--- Supplied material ---

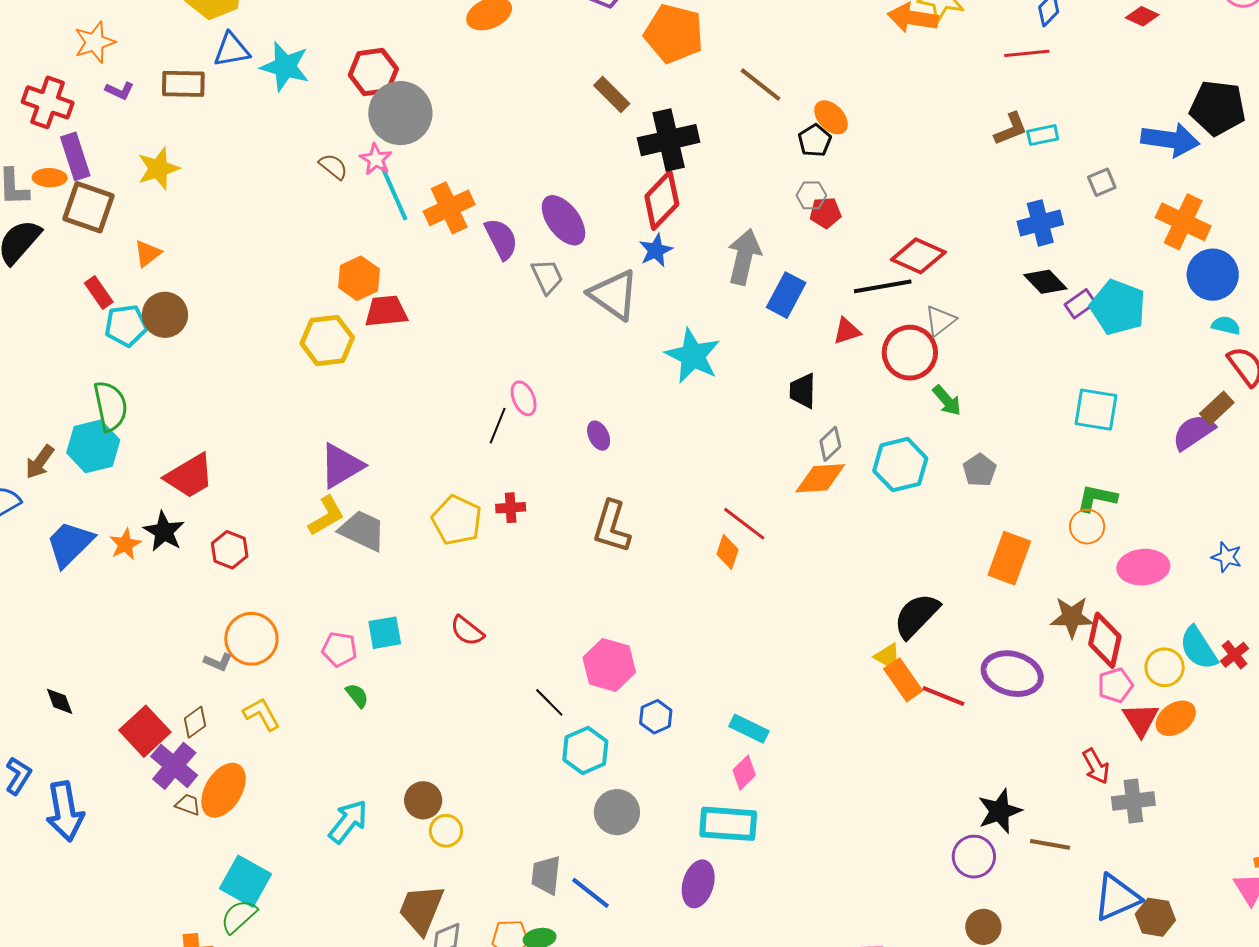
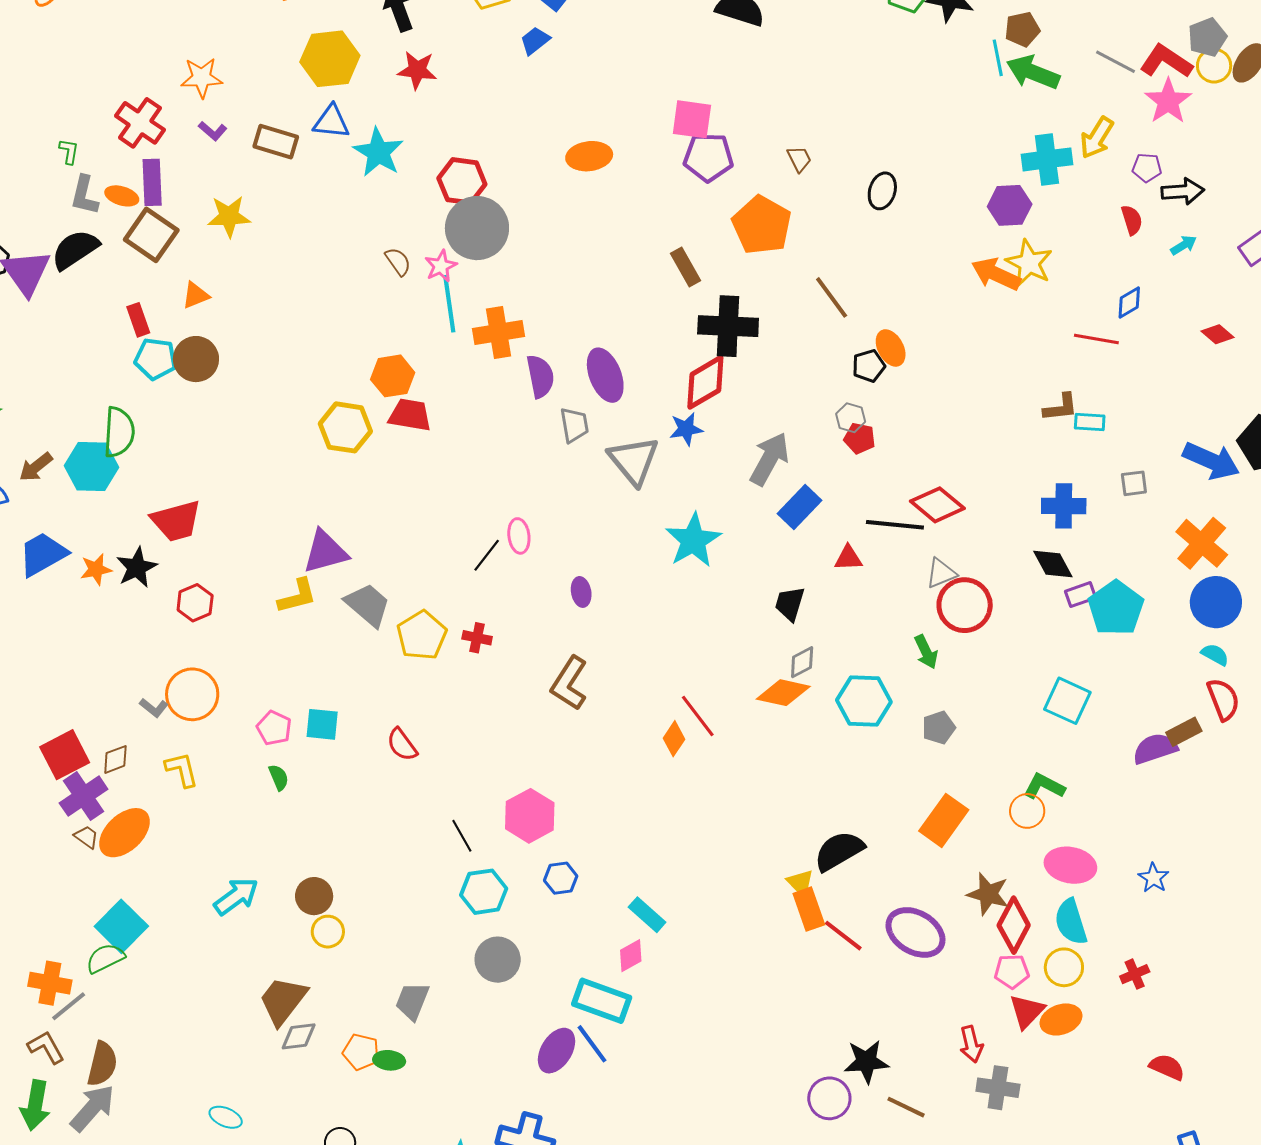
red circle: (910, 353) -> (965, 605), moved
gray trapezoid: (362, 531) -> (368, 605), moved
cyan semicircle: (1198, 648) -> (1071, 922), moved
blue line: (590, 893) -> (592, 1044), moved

---
--- Supplied material ---

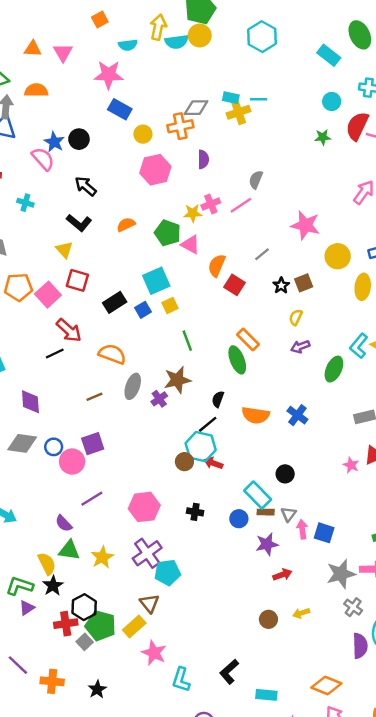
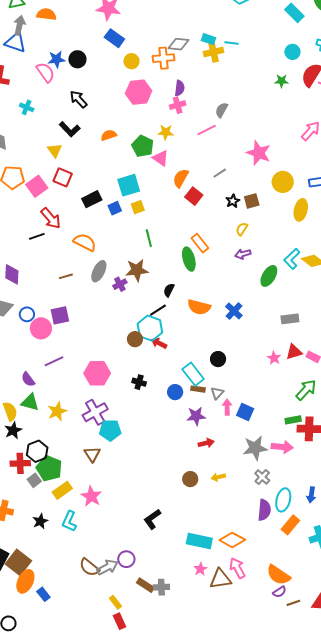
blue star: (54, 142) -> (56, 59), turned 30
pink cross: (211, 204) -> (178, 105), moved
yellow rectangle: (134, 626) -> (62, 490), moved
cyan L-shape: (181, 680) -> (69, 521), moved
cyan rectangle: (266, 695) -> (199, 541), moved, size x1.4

---

## Action item
Copy each line above that contains the word "cyan".

## Task output
cyan semicircle: (1198, 648) -> (1071, 922), moved
cyan L-shape: (181, 680) -> (69, 521), moved
cyan rectangle: (266, 695) -> (199, 541), moved, size x1.4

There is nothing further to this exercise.